Reproduce verbatim the lines of the material below, starting at the line with "blue toothbrush: [141,618,298,644]" and ending at the line with "yellow teddy bear: [236,354,295,439]", both inclusive; skip the rest.

--- START ---

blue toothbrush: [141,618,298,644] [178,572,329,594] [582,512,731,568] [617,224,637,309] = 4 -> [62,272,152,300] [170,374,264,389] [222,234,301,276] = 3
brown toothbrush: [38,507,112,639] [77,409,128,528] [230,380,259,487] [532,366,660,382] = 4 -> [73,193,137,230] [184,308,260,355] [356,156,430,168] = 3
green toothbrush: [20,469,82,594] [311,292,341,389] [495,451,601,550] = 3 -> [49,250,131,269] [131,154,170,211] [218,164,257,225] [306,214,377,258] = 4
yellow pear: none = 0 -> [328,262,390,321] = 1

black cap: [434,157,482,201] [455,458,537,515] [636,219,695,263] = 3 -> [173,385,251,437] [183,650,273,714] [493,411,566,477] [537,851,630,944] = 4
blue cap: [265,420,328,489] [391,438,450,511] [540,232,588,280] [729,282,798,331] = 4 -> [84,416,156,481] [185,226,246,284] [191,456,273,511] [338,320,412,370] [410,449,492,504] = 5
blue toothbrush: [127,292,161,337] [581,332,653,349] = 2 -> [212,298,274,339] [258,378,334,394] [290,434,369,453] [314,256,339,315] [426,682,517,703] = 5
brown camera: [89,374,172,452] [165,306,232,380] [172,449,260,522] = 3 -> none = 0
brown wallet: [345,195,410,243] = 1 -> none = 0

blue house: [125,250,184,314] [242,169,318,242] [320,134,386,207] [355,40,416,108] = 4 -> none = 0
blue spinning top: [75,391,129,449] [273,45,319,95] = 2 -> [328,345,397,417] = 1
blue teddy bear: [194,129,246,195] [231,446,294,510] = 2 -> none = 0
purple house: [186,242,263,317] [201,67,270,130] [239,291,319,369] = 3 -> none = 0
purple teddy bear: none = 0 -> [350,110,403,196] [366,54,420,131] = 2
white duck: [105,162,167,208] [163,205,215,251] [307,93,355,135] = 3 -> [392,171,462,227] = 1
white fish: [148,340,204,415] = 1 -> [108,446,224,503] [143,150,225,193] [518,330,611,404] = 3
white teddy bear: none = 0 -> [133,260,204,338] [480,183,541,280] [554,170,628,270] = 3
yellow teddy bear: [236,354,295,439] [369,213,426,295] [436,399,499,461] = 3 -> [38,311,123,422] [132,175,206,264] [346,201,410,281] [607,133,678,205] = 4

--- END ---
--- START ---

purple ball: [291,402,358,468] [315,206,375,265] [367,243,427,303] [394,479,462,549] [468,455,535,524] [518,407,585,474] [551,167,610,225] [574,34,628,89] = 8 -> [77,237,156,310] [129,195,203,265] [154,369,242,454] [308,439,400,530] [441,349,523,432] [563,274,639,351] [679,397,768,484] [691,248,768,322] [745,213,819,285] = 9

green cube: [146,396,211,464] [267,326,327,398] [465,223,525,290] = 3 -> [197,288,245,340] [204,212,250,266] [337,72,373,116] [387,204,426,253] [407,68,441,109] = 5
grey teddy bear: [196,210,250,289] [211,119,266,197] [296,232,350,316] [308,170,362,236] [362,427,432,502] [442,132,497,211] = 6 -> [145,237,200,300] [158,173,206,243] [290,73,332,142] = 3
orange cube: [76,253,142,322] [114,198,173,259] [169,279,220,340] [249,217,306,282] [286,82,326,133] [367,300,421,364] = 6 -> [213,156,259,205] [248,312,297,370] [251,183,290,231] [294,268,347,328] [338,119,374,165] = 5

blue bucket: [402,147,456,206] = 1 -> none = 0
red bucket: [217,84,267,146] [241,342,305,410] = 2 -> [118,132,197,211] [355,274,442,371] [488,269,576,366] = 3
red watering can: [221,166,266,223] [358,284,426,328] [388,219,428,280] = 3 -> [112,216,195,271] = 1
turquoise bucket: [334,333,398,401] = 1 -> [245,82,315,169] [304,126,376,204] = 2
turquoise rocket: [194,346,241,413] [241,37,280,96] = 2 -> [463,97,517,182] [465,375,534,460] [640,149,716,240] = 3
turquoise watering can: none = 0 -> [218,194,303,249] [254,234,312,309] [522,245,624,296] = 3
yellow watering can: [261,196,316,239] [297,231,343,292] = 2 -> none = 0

--- END ---
--- START ---

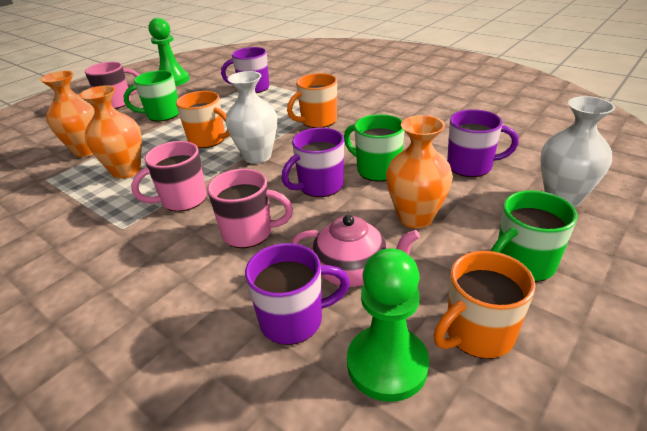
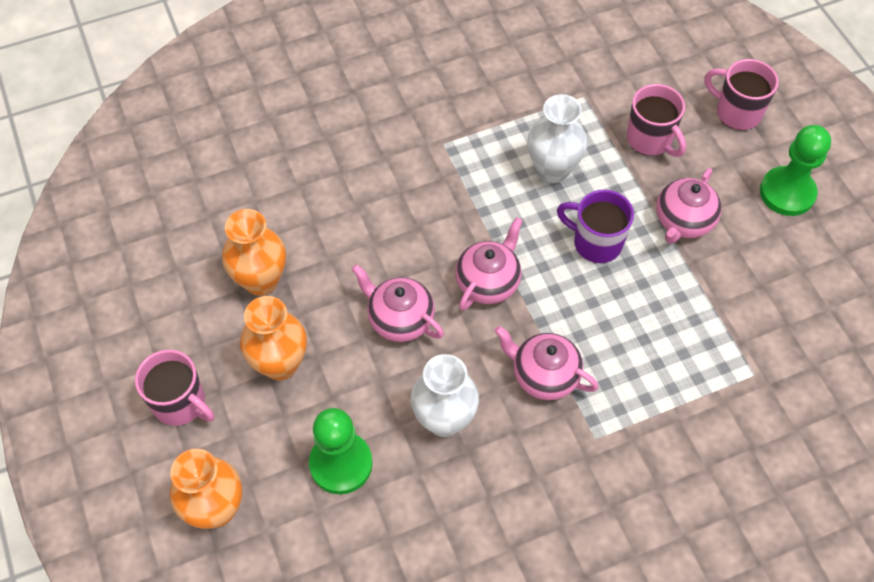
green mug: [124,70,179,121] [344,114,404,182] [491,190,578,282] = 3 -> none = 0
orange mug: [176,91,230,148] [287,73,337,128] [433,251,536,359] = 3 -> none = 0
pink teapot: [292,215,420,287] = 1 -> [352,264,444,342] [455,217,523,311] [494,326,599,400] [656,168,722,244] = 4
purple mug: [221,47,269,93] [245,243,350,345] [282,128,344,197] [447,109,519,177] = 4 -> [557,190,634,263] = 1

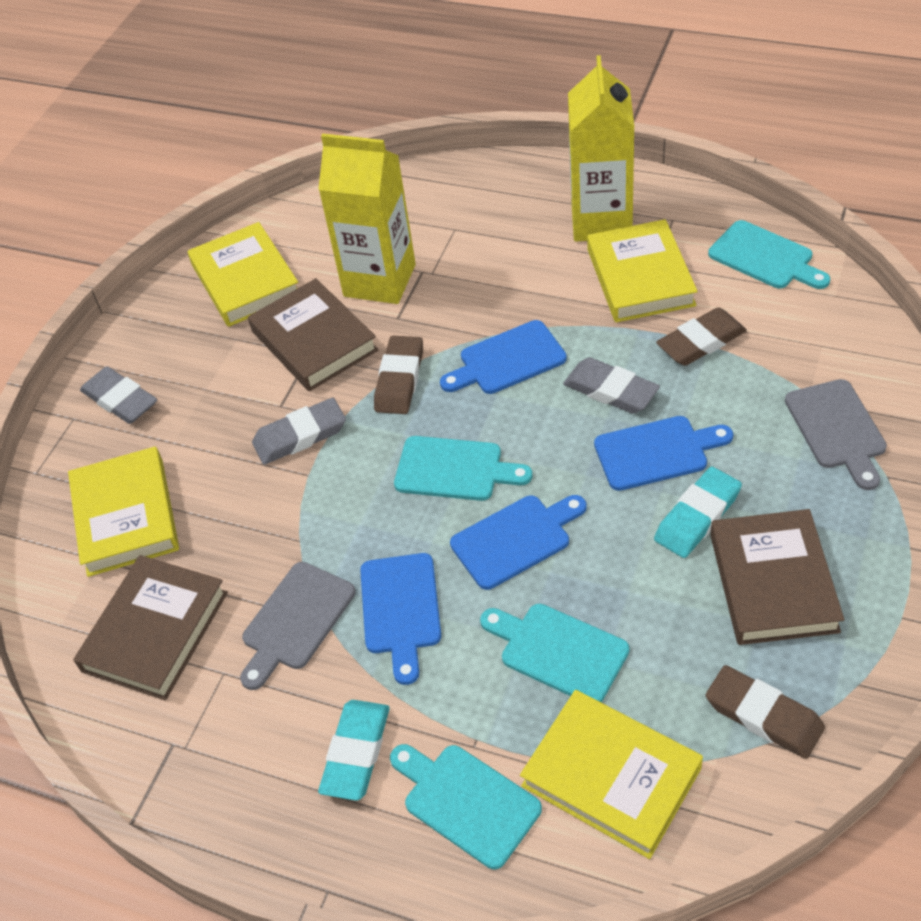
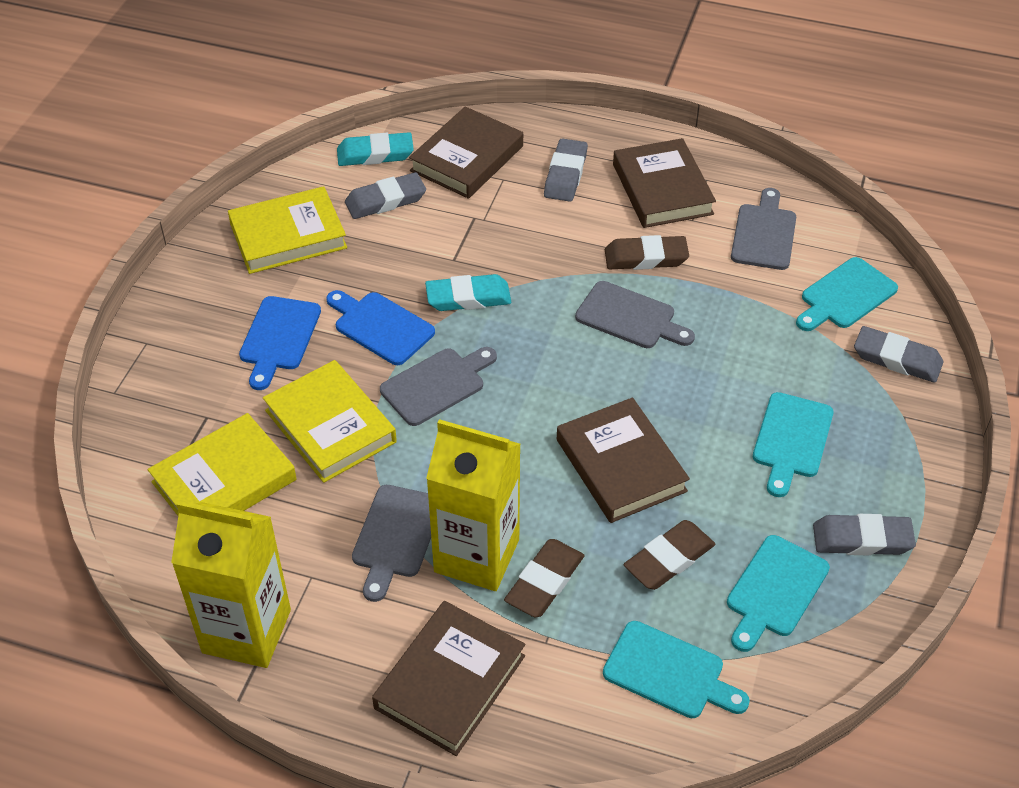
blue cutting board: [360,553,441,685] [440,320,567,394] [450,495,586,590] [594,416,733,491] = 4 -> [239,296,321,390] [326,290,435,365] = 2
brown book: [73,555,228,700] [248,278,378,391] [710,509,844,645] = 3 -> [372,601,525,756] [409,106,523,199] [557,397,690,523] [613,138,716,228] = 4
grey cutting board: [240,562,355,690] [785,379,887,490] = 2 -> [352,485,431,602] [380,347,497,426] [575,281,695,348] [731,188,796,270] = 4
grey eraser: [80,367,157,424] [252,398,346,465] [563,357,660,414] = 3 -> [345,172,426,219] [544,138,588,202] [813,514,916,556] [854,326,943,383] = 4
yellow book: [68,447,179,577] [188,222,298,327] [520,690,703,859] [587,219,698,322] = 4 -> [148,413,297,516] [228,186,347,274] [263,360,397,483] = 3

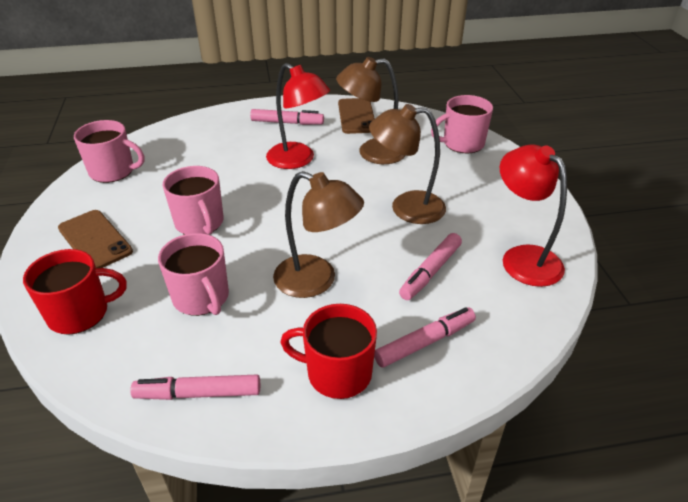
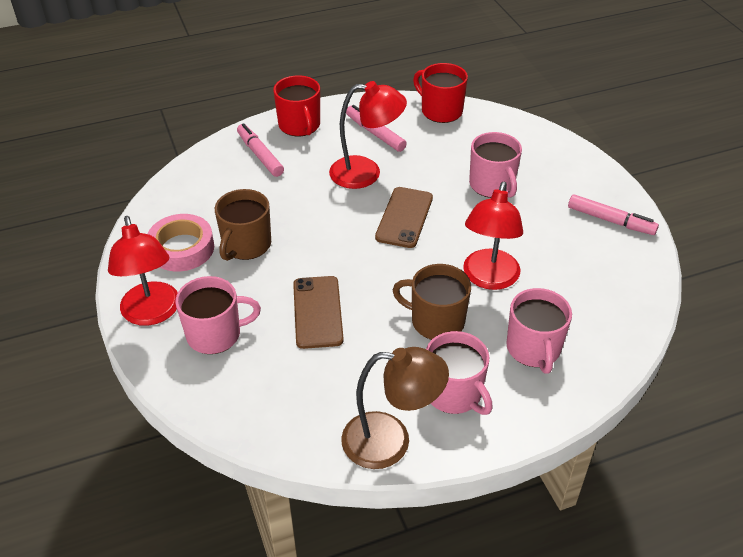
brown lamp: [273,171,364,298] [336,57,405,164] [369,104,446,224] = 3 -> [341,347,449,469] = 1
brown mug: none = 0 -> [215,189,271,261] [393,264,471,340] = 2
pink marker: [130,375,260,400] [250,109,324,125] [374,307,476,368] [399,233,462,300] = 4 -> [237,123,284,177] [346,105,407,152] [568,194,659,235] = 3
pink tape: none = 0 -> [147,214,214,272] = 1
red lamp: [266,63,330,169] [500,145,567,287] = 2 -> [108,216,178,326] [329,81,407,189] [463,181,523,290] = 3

--- END ---

- Answer box:
blue toothbrush: [141,618,298,644] [178,572,329,594] [582,512,731,568] [617,224,637,309] = 4 -> [62,272,152,300] [170,374,264,389] [222,234,301,276] = 3
brown toothbrush: [38,507,112,639] [77,409,128,528] [230,380,259,487] [532,366,660,382] = 4 -> [73,193,137,230] [184,308,260,355] [356,156,430,168] = 3
green toothbrush: [20,469,82,594] [311,292,341,389] [495,451,601,550] = 3 -> [49,250,131,269] [131,154,170,211] [218,164,257,225] [306,214,377,258] = 4
yellow pear: none = 0 -> [328,262,390,321] = 1

black cap: [434,157,482,201] [455,458,537,515] [636,219,695,263] = 3 -> [173,385,251,437] [183,650,273,714] [493,411,566,477] [537,851,630,944] = 4
blue cap: [265,420,328,489] [391,438,450,511] [540,232,588,280] [729,282,798,331] = 4 -> [84,416,156,481] [185,226,246,284] [191,456,273,511] [338,320,412,370] [410,449,492,504] = 5
blue toothbrush: [127,292,161,337] [581,332,653,349] = 2 -> [212,298,274,339] [258,378,334,394] [290,434,369,453] [314,256,339,315] [426,682,517,703] = 5
brown camera: [89,374,172,452] [165,306,232,380] [172,449,260,522] = 3 -> none = 0
brown wallet: [345,195,410,243] = 1 -> none = 0

blue house: [125,250,184,314] [242,169,318,242] [320,134,386,207] [355,40,416,108] = 4 -> none = 0
blue spinning top: [75,391,129,449] [273,45,319,95] = 2 -> [328,345,397,417] = 1
blue teddy bear: [194,129,246,195] [231,446,294,510] = 2 -> none = 0
purple house: [186,242,263,317] [201,67,270,130] [239,291,319,369] = 3 -> none = 0
purple teddy bear: none = 0 -> [350,110,403,196] [366,54,420,131] = 2
white duck: [105,162,167,208] [163,205,215,251] [307,93,355,135] = 3 -> [392,171,462,227] = 1
white fish: [148,340,204,415] = 1 -> [108,446,224,503] [143,150,225,193] [518,330,611,404] = 3
white teddy bear: none = 0 -> [133,260,204,338] [480,183,541,280] [554,170,628,270] = 3
yellow teddy bear: [236,354,295,439] [369,213,426,295] [436,399,499,461] = 3 -> [38,311,123,422] [132,175,206,264] [346,201,410,281] [607,133,678,205] = 4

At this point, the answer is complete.